Work to be completed: Read the lines of the data below and retrieve those with "button".

Source data:

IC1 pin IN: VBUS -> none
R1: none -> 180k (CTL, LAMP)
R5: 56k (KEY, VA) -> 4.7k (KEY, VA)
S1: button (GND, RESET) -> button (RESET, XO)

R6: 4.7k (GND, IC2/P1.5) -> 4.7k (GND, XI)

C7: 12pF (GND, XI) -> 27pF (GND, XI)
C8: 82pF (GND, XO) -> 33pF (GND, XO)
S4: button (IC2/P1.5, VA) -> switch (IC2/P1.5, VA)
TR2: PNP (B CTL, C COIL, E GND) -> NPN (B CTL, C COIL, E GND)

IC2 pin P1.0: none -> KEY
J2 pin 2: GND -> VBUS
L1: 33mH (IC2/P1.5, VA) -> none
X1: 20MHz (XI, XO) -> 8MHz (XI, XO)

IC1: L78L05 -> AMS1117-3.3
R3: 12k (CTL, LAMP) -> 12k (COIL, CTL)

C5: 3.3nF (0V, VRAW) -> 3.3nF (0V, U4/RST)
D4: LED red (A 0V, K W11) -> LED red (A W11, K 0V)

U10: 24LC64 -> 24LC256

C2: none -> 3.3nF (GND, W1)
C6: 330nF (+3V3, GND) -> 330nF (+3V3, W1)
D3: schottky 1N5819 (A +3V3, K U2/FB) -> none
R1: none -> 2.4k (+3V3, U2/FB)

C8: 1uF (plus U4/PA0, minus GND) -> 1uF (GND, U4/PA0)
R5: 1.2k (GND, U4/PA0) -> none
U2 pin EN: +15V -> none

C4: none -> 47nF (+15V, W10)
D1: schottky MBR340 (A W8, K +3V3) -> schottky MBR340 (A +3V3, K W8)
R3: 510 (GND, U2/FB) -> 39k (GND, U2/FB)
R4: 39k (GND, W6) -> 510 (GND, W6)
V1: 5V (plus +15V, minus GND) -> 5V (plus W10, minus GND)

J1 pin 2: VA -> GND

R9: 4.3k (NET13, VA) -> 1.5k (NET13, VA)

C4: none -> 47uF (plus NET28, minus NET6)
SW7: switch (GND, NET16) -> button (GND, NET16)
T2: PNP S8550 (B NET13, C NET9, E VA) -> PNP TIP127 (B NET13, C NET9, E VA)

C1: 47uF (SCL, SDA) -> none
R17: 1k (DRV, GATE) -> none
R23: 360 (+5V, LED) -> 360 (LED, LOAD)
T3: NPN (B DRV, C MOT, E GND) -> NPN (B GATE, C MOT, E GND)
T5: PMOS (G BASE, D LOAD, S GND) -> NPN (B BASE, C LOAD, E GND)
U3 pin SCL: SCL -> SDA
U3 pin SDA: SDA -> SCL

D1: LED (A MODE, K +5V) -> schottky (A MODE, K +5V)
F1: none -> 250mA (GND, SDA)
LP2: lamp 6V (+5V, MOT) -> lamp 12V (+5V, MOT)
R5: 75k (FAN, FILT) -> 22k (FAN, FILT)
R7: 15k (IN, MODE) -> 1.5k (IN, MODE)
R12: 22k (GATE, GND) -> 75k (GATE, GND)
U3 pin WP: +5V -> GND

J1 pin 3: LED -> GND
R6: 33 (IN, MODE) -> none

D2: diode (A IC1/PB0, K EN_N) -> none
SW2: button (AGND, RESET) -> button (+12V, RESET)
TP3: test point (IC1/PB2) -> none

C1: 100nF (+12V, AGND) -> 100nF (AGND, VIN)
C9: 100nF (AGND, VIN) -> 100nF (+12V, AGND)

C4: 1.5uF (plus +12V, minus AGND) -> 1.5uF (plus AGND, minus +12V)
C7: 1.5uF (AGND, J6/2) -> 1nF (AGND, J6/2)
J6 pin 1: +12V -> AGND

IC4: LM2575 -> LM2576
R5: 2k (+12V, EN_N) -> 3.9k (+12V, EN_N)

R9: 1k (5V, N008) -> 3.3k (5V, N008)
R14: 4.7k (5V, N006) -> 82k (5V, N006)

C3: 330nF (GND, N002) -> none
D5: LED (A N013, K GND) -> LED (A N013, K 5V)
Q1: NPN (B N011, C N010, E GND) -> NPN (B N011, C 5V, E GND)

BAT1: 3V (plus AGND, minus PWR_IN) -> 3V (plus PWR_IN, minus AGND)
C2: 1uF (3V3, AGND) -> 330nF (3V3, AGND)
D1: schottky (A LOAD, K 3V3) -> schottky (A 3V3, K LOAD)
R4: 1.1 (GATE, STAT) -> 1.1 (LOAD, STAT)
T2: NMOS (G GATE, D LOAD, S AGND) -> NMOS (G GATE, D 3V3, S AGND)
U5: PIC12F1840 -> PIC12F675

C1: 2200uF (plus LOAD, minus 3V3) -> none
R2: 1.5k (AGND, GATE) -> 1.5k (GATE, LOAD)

Solution to this exercise:
S1: button (GND, RESET) -> button (RESET, XO)
S4: button (IC2/P1.5, VA) -> switch (IC2/P1.5, VA)
SW7: switch (GND, NET16) -> button (GND, NET16)
SW2: button (AGND, RESET) -> button (+12V, RESET)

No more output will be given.